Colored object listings
_____

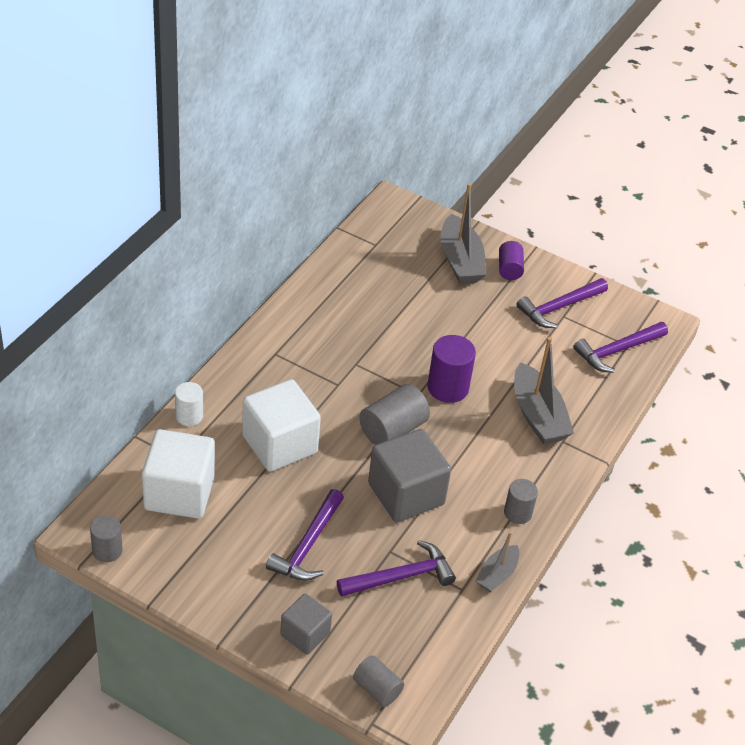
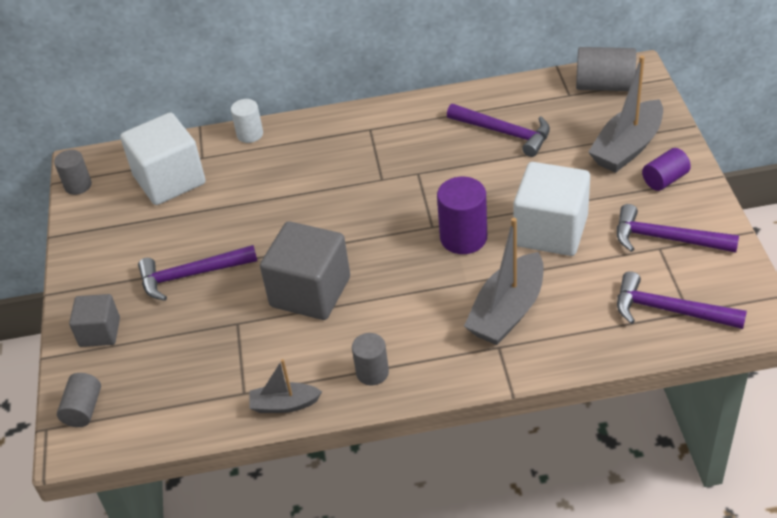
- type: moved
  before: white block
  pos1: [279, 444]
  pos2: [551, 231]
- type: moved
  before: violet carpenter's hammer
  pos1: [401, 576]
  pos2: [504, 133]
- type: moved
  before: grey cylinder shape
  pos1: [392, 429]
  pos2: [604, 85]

_____

▶ [ACTIVITY] Reproduce the data in full. Do not carry over any picture.

▶ [ANSWER]
- type: moved
  before: white block
  pos1: [279, 444]
  pos2: [551, 231]
- type: moved
  before: violet carpenter's hammer
  pos1: [401, 576]
  pos2: [504, 133]
- type: moved
  before: grey cylinder shape
  pos1: [392, 429]
  pos2: [604, 85]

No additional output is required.